How to complete this task => Would you transcribe only the lines below, from the one containing "orange star [536,167,578,195]" through the end of the material, exactly and with no pictures?

The data =>

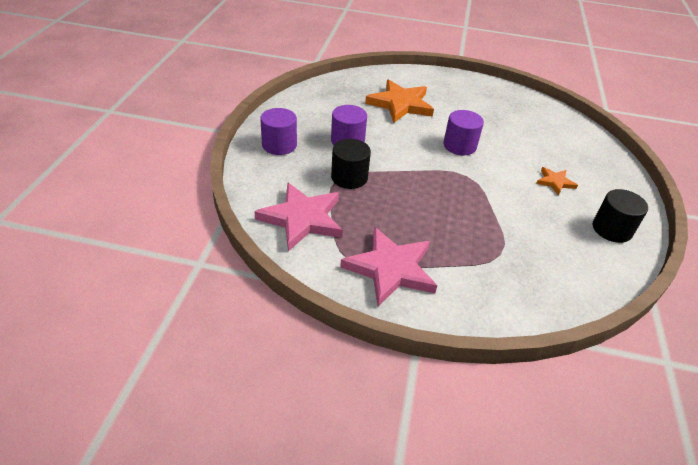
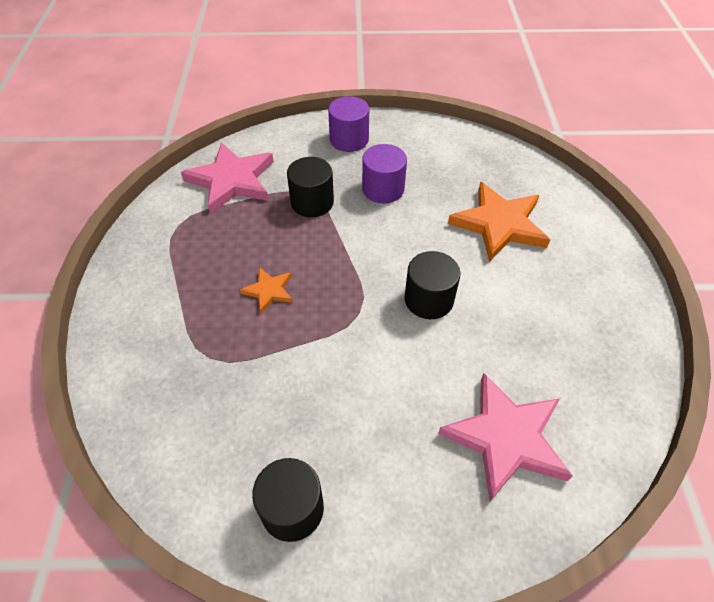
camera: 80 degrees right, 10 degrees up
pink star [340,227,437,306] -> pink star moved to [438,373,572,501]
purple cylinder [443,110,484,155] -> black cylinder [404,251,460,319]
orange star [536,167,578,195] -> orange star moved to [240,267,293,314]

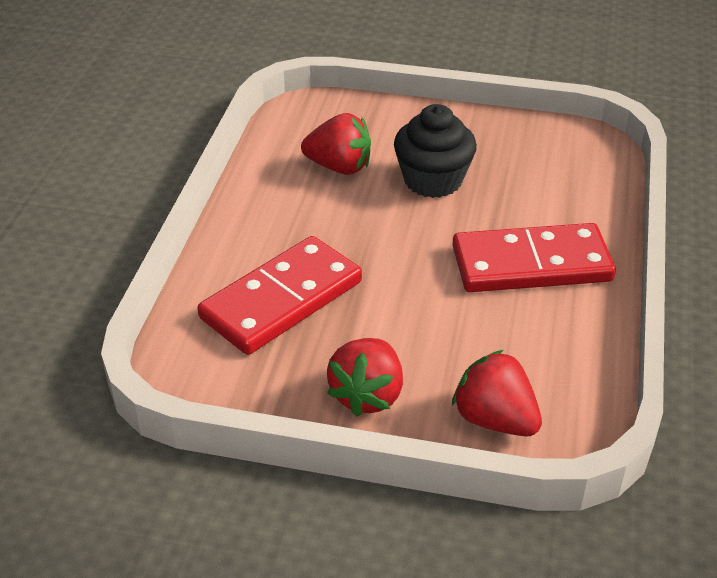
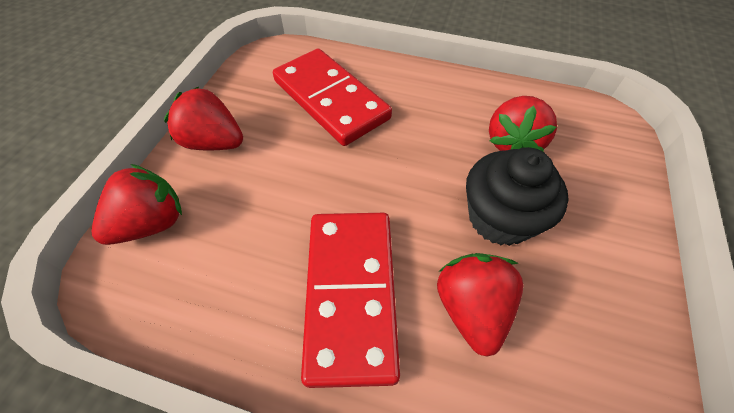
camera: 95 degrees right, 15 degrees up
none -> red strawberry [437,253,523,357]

Output of the exercise =>
orange star [536,167,578,195] -> orange star moved to [240,267,293,314]

camera: 95 degrees right, 15 degrees up
none -> red strawberry [437,253,523,357]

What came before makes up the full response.